=== PROBLEM DESCRIPTION ===
For the entries below, the expected answer is the line with "none -> brown plate F7 level 2", the line with "none -> tan plate E8:F10 level 1", and every line between them, exactly as written, and nothing more.

### PROVIDED RECORDS ###

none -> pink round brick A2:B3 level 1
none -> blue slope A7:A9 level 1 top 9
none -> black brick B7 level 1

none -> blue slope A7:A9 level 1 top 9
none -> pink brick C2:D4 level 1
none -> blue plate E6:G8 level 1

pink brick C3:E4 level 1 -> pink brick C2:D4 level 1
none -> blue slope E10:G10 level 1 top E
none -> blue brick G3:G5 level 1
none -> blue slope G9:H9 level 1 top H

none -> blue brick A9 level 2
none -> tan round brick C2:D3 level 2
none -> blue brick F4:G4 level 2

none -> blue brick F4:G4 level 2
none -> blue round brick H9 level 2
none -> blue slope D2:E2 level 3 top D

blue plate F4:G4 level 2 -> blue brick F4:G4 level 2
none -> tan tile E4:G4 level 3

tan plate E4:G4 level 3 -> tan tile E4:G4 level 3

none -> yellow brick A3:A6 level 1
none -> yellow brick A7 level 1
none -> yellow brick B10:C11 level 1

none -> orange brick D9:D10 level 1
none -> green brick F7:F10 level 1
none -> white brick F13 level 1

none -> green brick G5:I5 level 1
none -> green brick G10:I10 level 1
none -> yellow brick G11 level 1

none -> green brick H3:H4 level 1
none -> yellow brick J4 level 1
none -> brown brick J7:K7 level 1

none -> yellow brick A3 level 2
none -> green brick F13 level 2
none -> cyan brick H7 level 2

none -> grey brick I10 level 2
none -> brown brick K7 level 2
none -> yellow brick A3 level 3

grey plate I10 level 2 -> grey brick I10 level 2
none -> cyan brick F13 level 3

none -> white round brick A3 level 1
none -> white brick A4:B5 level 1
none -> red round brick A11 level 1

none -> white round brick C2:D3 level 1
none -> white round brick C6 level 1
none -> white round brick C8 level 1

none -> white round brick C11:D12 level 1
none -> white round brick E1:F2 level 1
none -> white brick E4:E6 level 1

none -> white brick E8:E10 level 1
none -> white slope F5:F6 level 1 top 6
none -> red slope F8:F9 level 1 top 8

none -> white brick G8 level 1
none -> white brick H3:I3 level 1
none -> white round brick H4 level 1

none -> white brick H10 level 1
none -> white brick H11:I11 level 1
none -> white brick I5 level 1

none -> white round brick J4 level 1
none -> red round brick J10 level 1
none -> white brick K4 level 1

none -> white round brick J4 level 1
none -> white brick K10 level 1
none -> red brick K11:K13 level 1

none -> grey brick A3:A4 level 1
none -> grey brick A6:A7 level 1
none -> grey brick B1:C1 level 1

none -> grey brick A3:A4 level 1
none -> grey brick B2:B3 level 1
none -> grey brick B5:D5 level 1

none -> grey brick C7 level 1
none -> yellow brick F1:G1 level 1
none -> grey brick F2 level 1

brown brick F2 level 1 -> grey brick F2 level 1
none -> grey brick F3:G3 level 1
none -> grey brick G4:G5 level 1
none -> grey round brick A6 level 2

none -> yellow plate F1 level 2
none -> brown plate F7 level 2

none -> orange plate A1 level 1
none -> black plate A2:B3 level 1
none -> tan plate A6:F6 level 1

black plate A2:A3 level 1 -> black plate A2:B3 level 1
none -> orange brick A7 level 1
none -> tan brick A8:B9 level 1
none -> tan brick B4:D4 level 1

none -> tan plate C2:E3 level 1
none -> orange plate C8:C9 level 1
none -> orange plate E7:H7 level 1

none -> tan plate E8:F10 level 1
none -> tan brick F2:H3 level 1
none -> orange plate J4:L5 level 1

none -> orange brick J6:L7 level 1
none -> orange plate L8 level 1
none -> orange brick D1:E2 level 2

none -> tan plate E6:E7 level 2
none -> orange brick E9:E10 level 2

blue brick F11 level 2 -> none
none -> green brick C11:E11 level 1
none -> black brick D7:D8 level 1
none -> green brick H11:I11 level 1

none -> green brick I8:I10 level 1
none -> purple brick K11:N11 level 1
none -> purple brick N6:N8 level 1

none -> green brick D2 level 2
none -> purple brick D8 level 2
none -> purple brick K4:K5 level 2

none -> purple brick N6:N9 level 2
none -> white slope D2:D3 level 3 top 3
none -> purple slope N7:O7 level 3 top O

###

=== ANSWER FOR THIS EXERCISE ===
none -> brown plate F7 level 2

none -> orange plate A1 level 1
none -> black plate A2:B3 level 1
none -> tan plate A6:F6 level 1

black plate A2:A3 level 1 -> black plate A2:B3 level 1
none -> orange brick A7 level 1
none -> tan brick A8:B9 level 1
none -> tan brick B4:D4 level 1

none -> tan plate C2:E3 level 1
none -> orange plate C8:C9 level 1
none -> orange plate E7:H7 level 1

none -> tan plate E8:F10 level 1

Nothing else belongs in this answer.